START AVAILABLE RECORDS

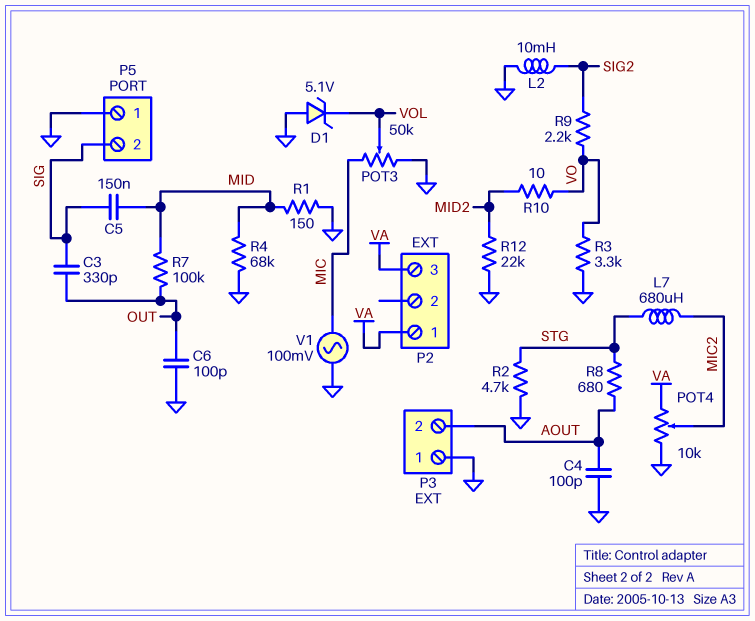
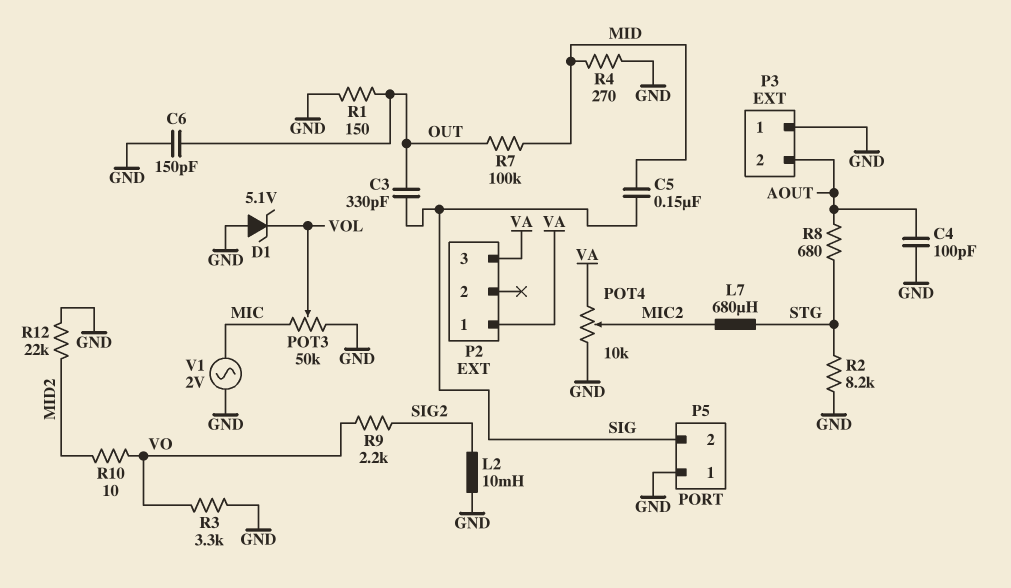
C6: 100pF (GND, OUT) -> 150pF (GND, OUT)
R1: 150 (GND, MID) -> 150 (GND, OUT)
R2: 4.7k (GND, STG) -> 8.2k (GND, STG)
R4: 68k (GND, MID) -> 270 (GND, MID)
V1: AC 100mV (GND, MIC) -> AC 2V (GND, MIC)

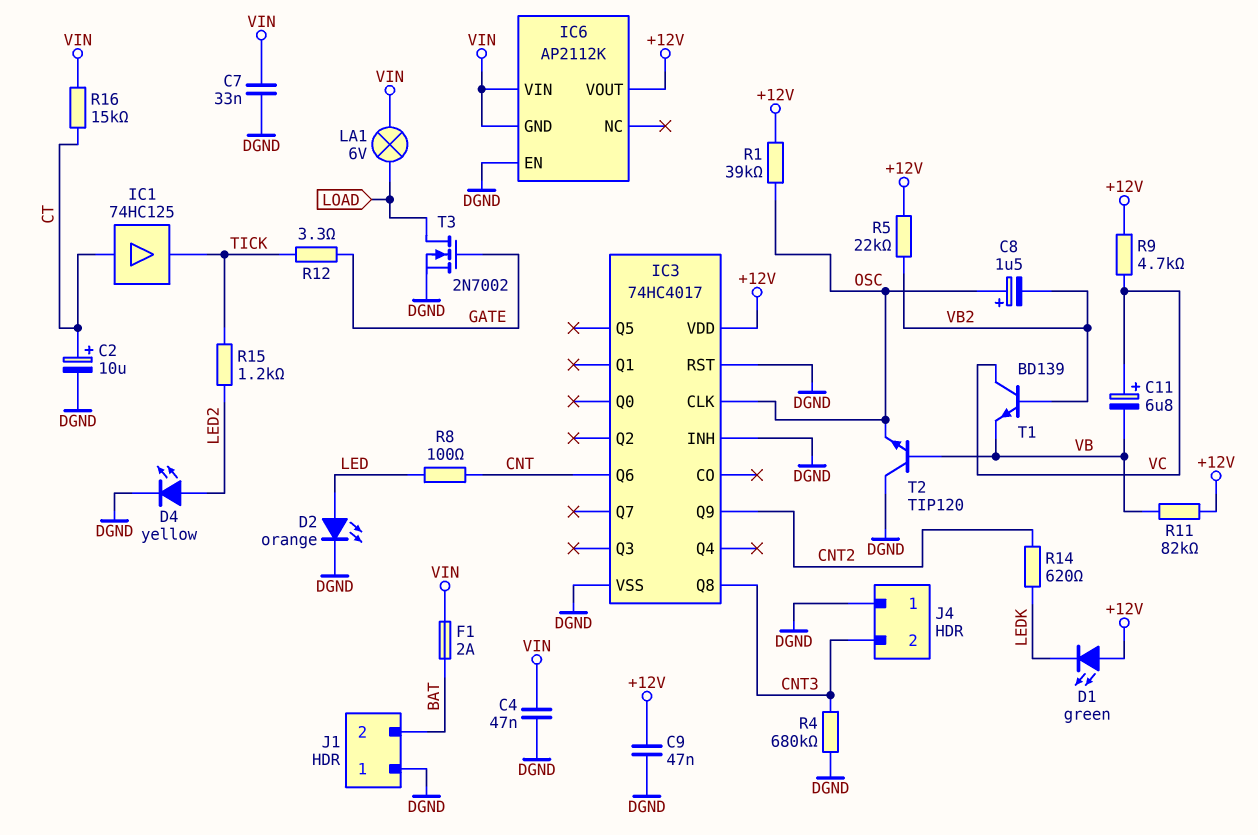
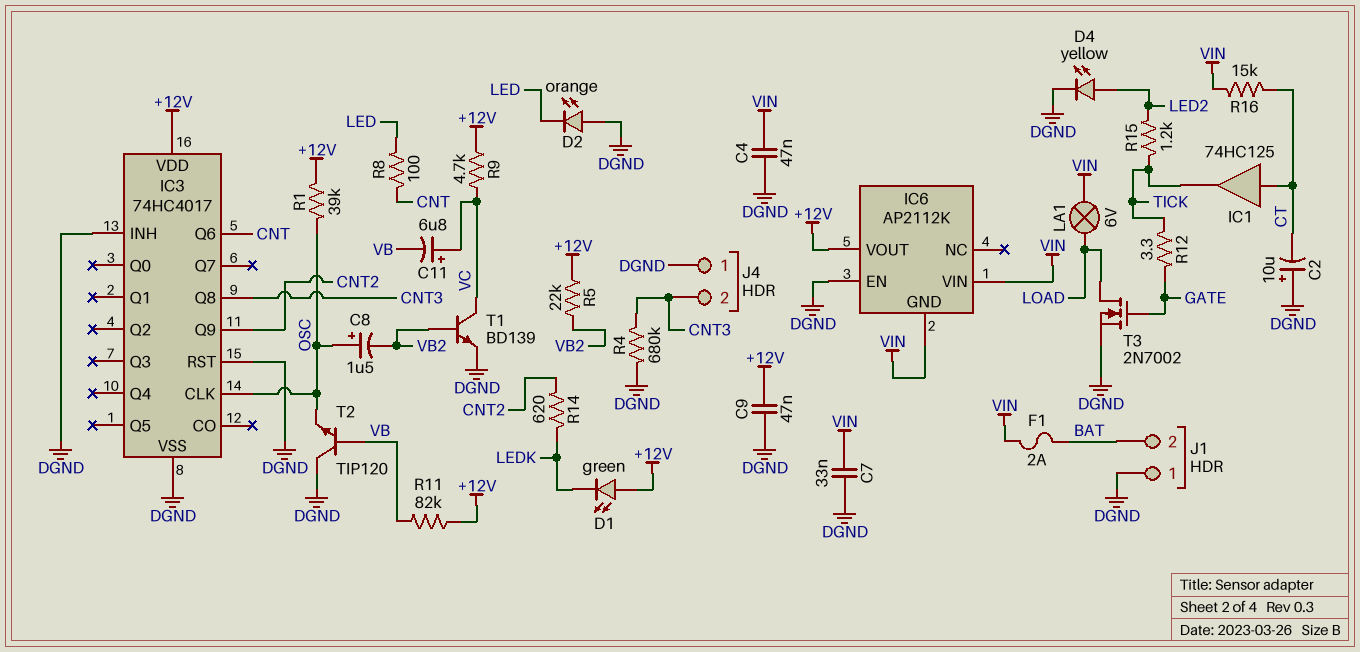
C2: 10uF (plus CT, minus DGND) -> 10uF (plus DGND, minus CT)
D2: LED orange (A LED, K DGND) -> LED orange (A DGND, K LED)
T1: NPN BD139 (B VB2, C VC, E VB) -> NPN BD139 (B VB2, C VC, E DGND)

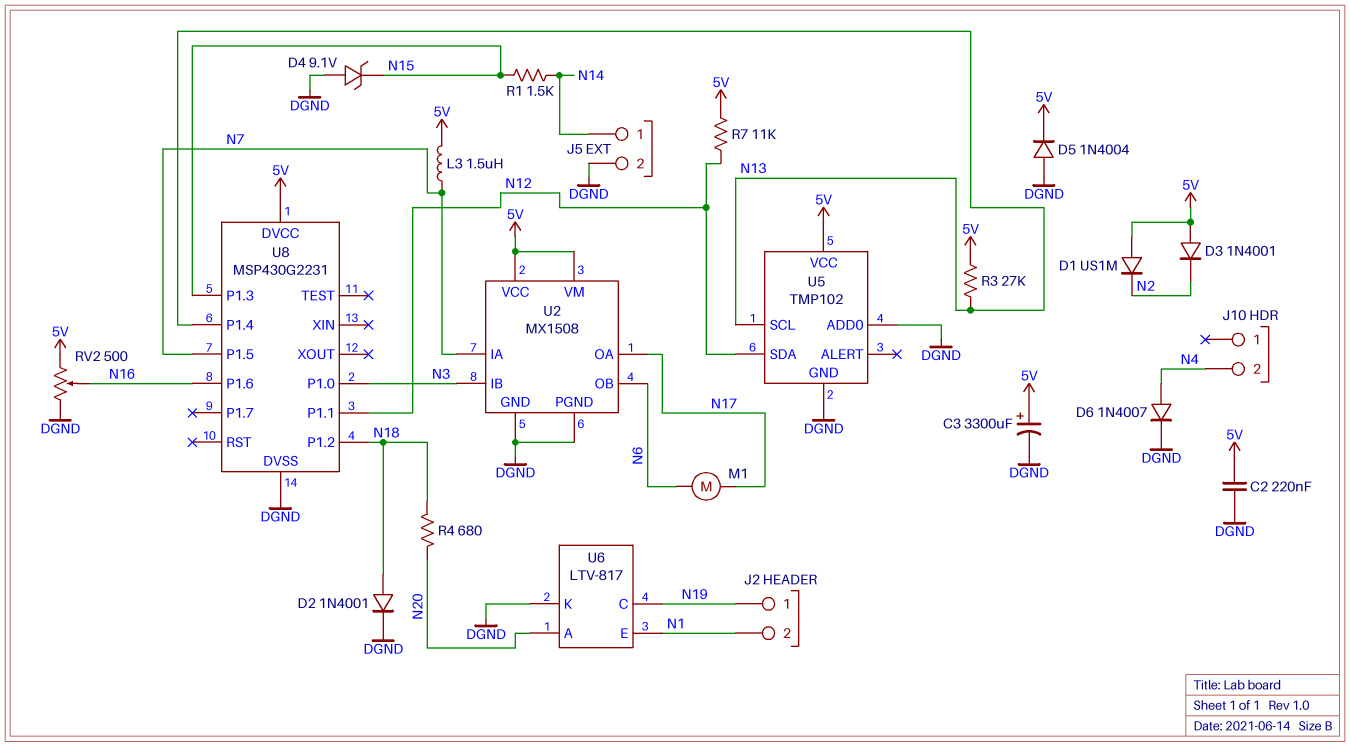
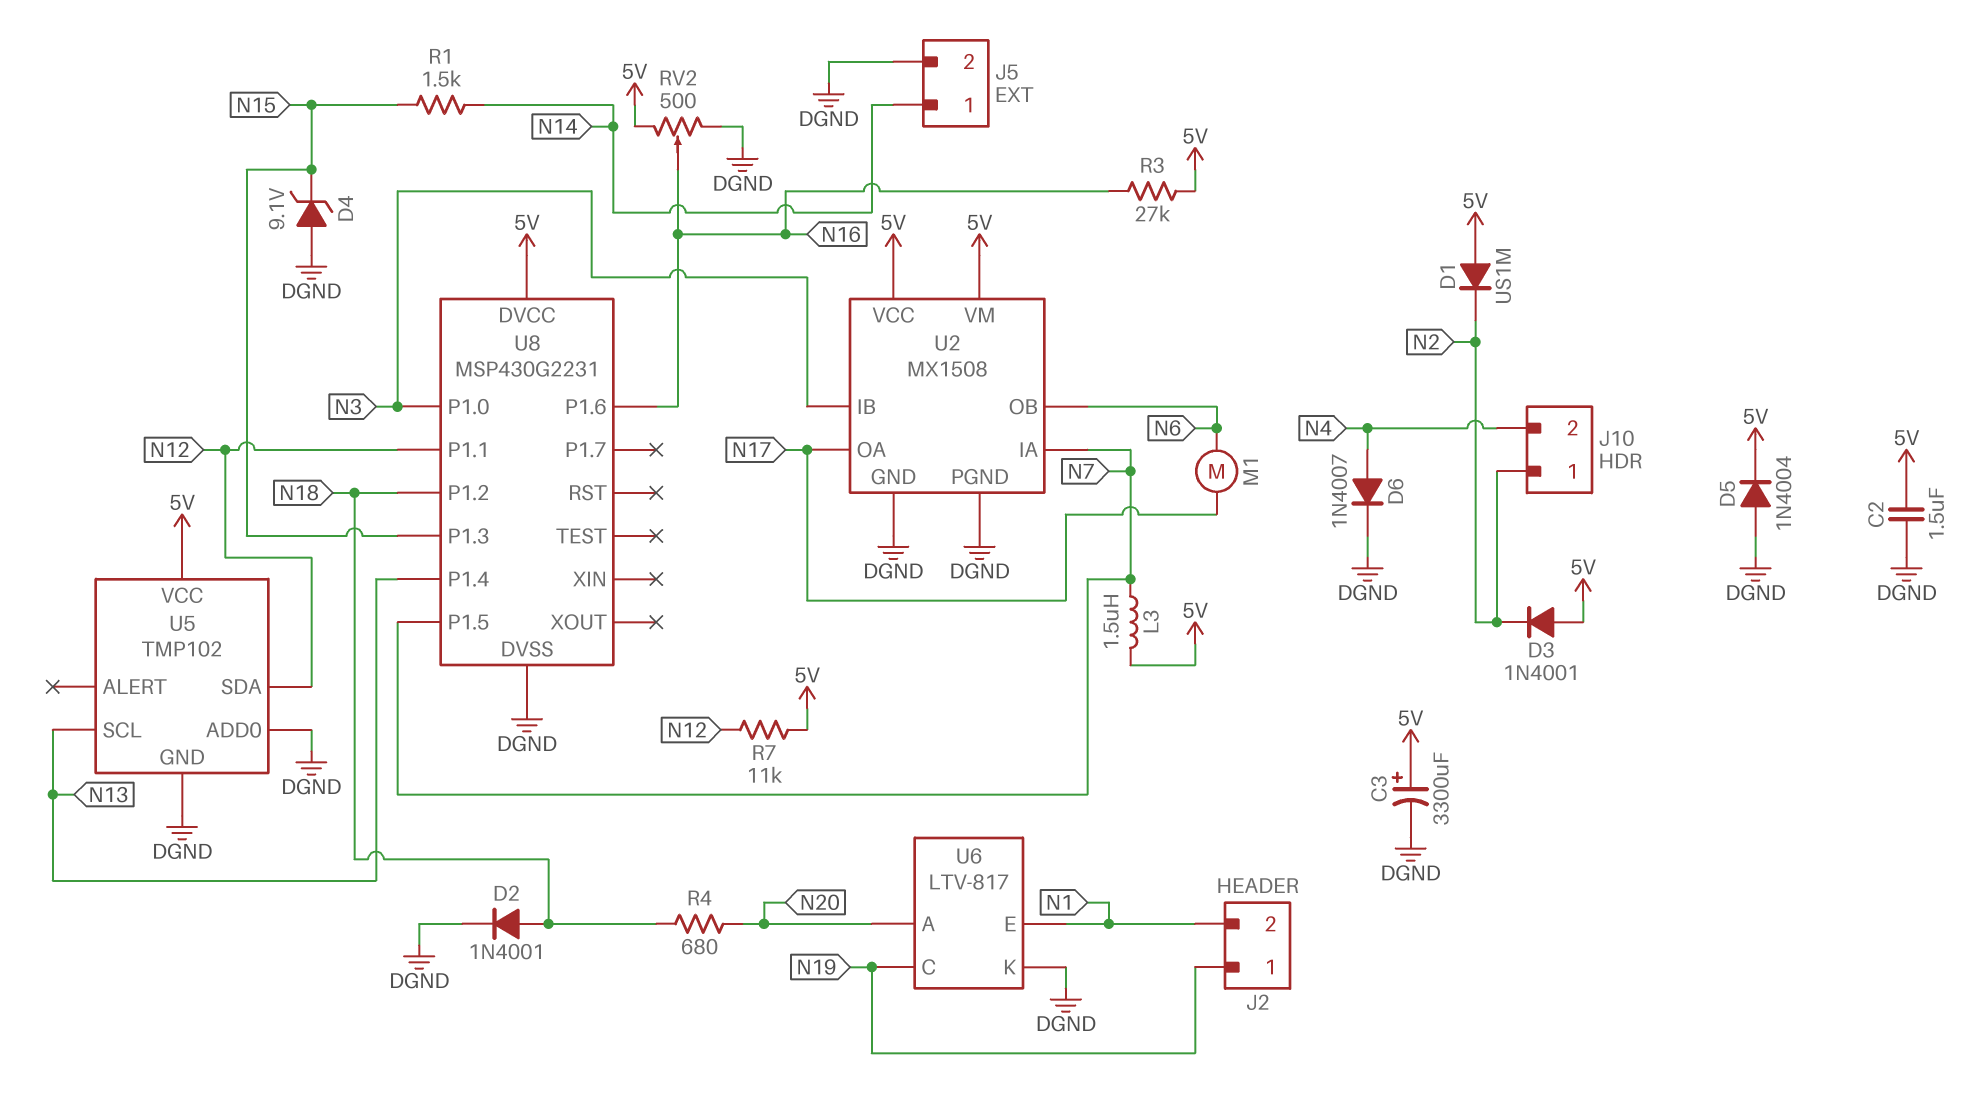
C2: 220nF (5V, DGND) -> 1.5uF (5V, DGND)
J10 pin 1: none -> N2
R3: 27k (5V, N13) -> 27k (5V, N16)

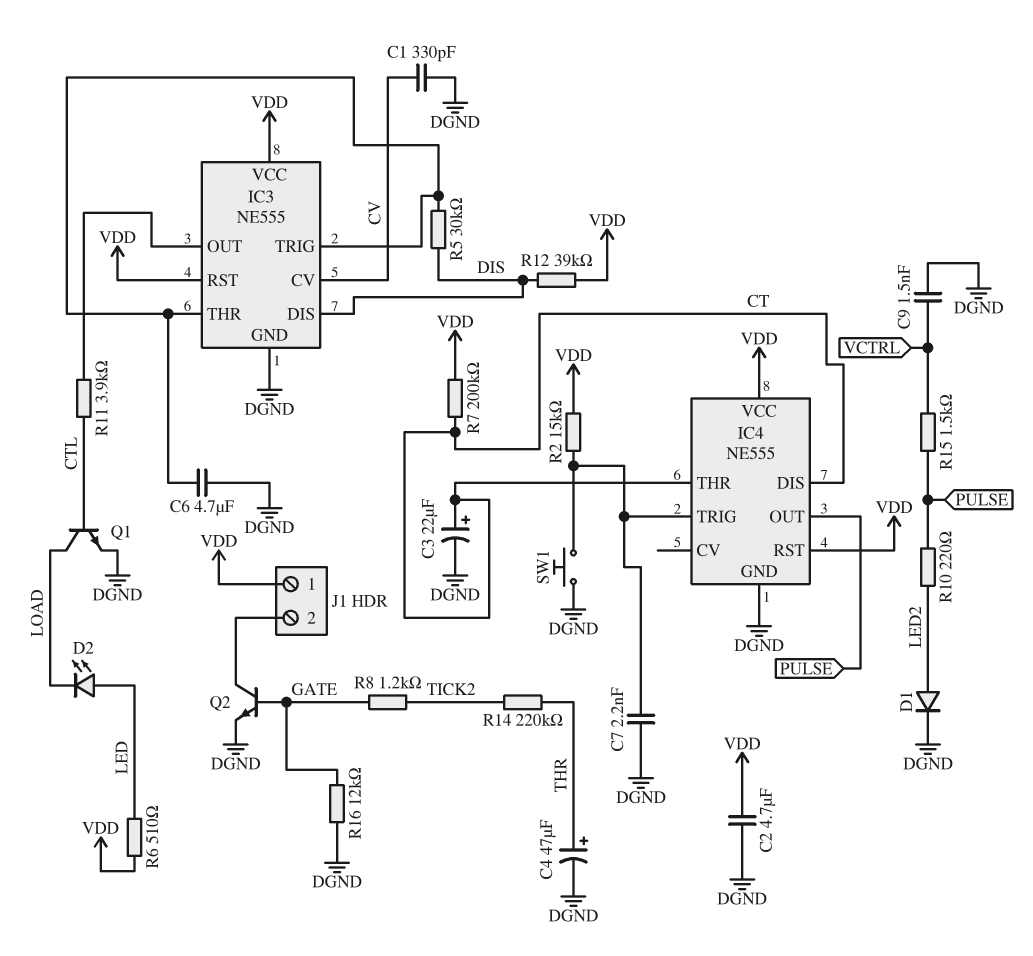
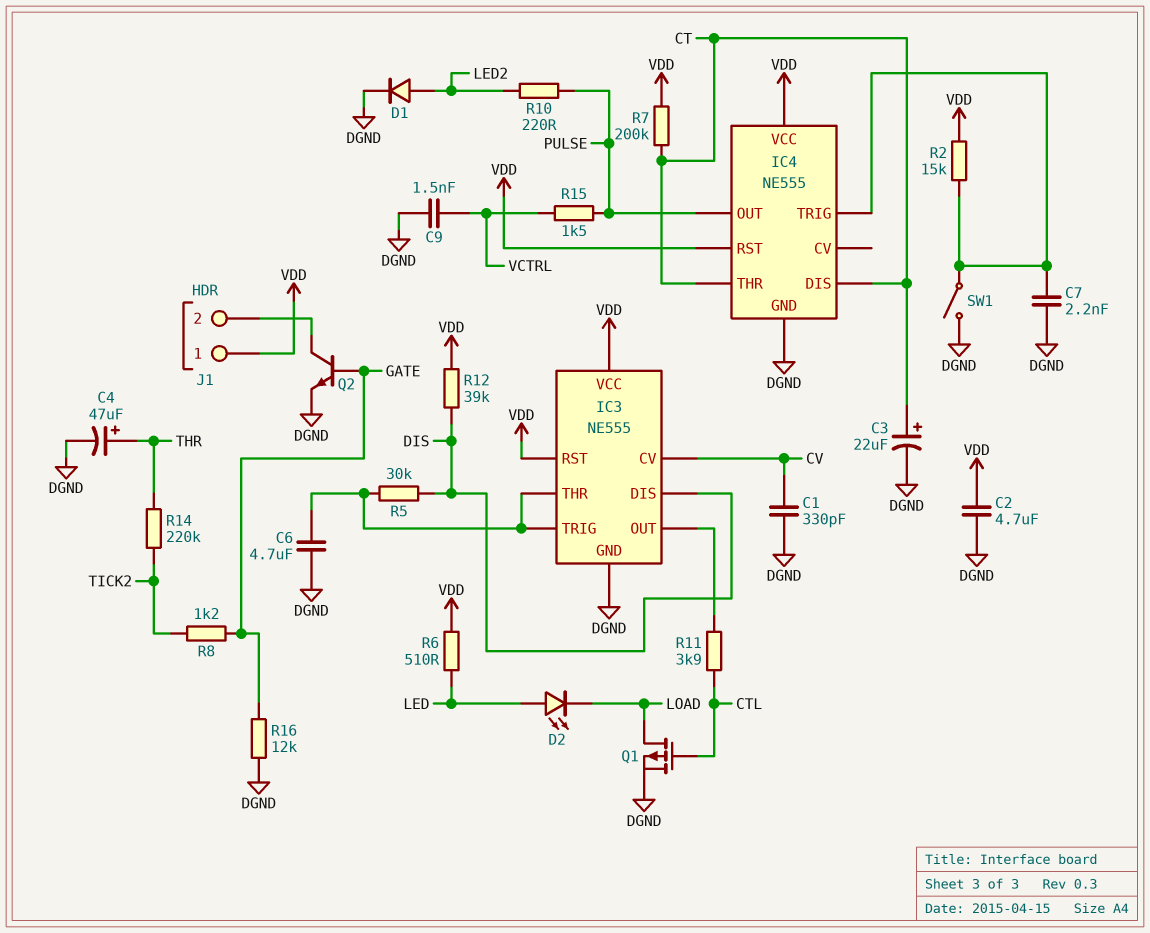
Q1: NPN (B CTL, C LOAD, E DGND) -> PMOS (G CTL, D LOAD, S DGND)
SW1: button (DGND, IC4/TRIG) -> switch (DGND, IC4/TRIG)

END AVAILABLE RECORDS

ACTIVITY:
Pictures stay out. Print the data exactly, from its first line through the line containing "Q1: NPN (B CTL, C".

WRITTEN RESPONSE:
C6: 100pF (GND, OUT) -> 150pF (GND, OUT)
R1: 150 (GND, MID) -> 150 (GND, OUT)
R2: 4.7k (GND, STG) -> 8.2k (GND, STG)
R4: 68k (GND, MID) -> 270 (GND, MID)
V1: AC 100mV (GND, MIC) -> AC 2V (GND, MIC)

C2: 10uF (plus CT, minus DGND) -> 10uF (plus DGND, minus CT)
D2: LED orange (A LED, K DGND) -> LED orange (A DGND, K LED)
T1: NPN BD139 (B VB2, C VC, E VB) -> NPN BD139 (B VB2, C VC, E DGND)

C2: 220nF (5V, DGND) -> 1.5uF (5V, DGND)
J10 pin 1: none -> N2
R3: 27k (5V, N13) -> 27k (5V, N16)

Q1: NPN (B CTL, C LOAD, E DGND) -> PMOS (G CTL, D LOAD, S DGND)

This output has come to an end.